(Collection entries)
Start of Block

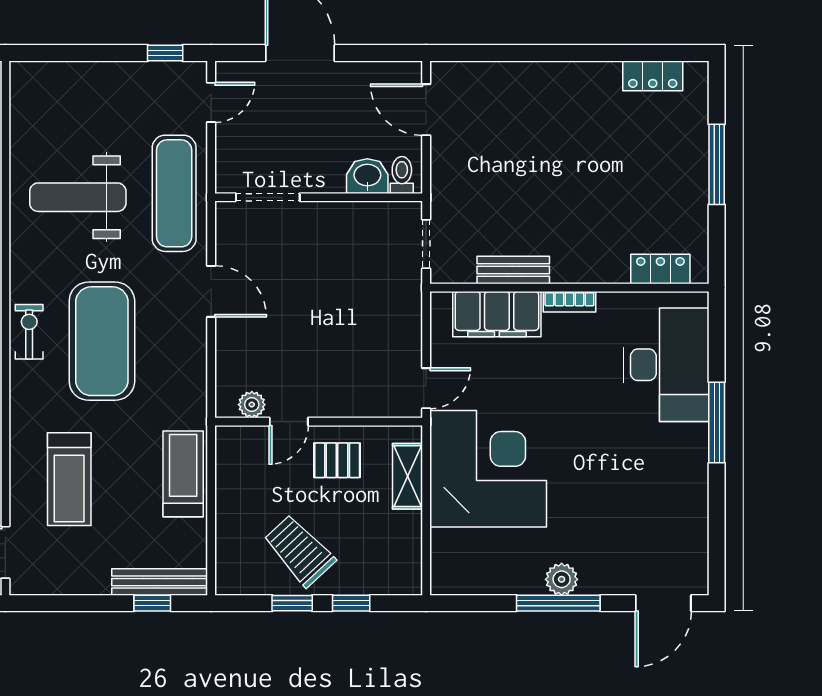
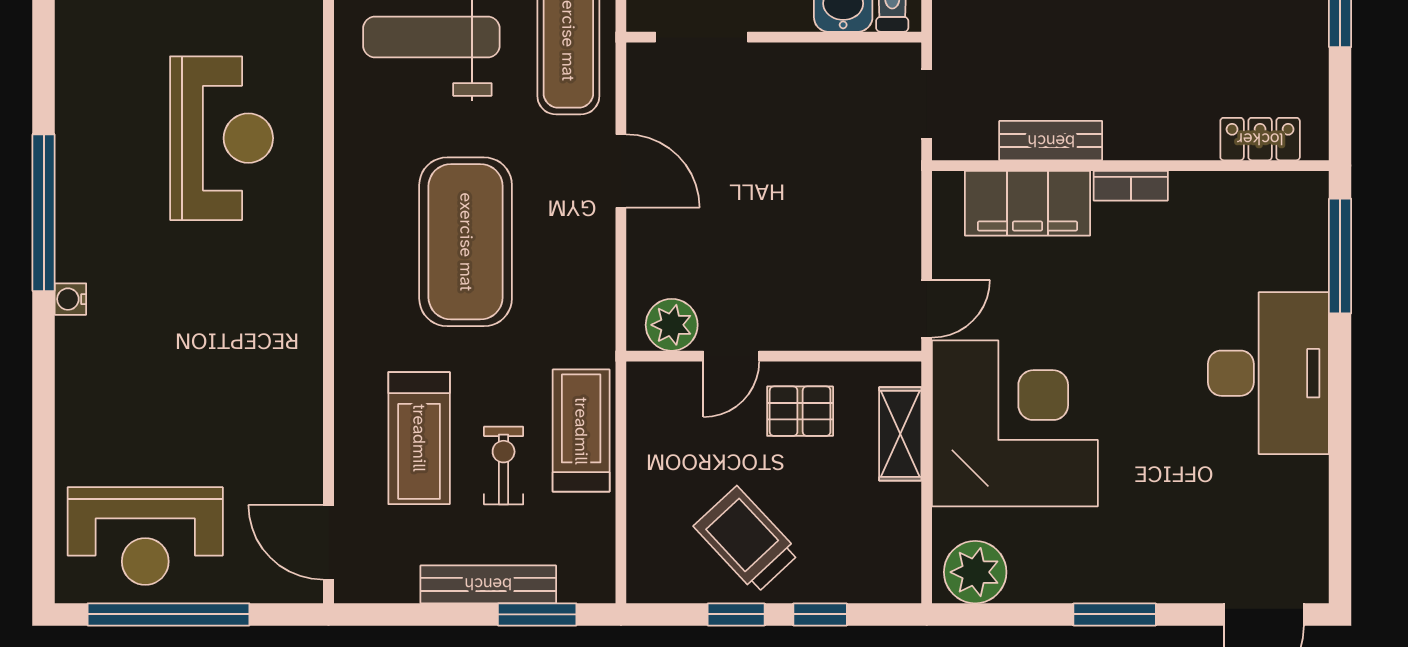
exercise bike: (29, 332) -> (504, 466), moved
desk: (666, 365) -> (1268, 373), moved
plant: (252, 405) -> (672, 325), width x1.38, depth x1.38
window: (717, 422) -> (1340, 256), moved
plant: (562, 579) -> (975, 572), moved, width x1.36, depth x1.36
bench: (160, 582) -> (488, 584), moved
window: (152, 603) -> (537, 614), width x1.50
window: (558, 603) -> (1115, 614), width x0.69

End of Block

If a line of the entries contains the string "moved", it counts; report how many such lines there are, as a bare number.

5